* [ACTIVITY]: Gather the lines from the material that contain "cross".
STUDY MATERIAL Start Marker
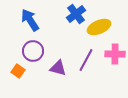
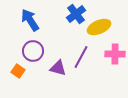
purple line: moved 5 px left, 3 px up
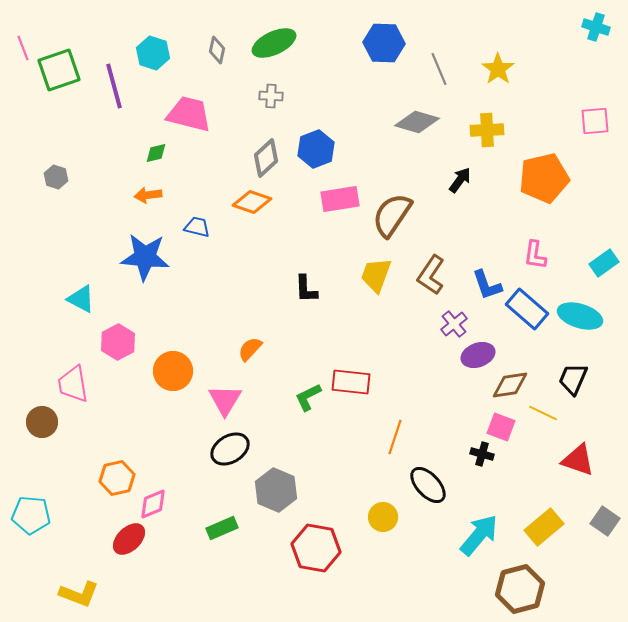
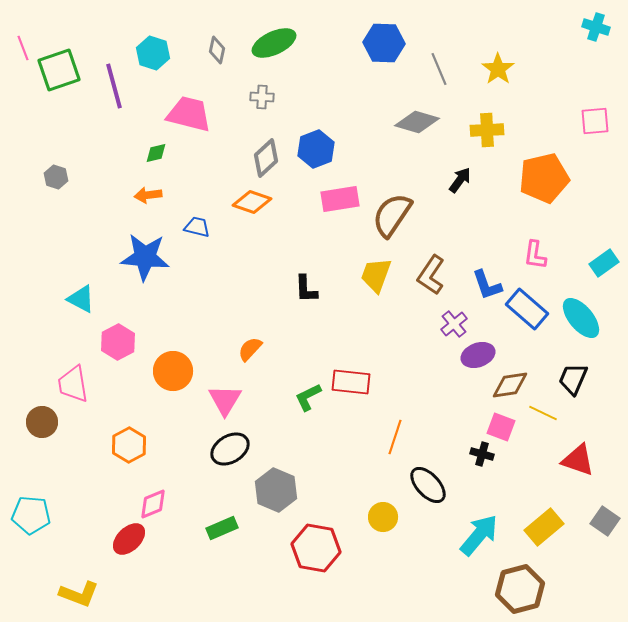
gray cross at (271, 96): moved 9 px left, 1 px down
cyan ellipse at (580, 316): moved 1 px right, 2 px down; rotated 33 degrees clockwise
orange hexagon at (117, 478): moved 12 px right, 33 px up; rotated 16 degrees counterclockwise
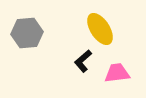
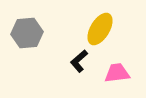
yellow ellipse: rotated 64 degrees clockwise
black L-shape: moved 4 px left
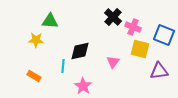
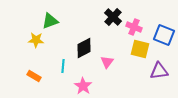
green triangle: rotated 24 degrees counterclockwise
pink cross: moved 1 px right
black diamond: moved 4 px right, 3 px up; rotated 15 degrees counterclockwise
pink triangle: moved 6 px left
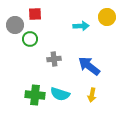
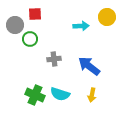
green cross: rotated 18 degrees clockwise
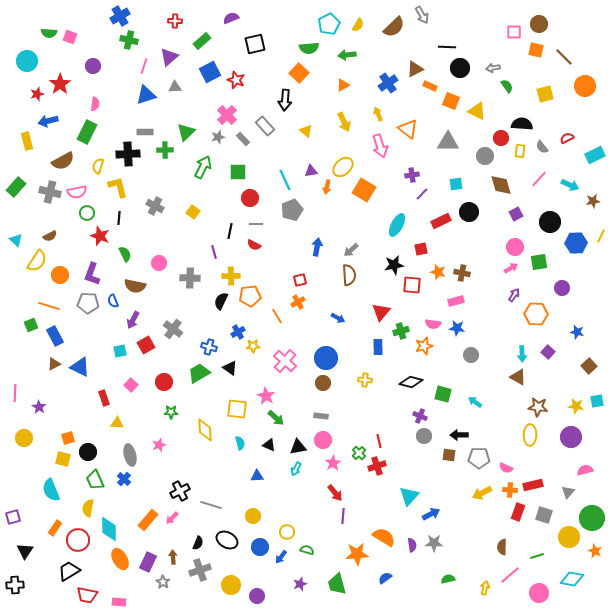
STUDY MATERIAL End Marker
* [FINAL ANSWER]:
gray cross at (271, 96): moved 9 px left, 1 px down
pink cross: moved 1 px right
green cross: rotated 18 degrees clockwise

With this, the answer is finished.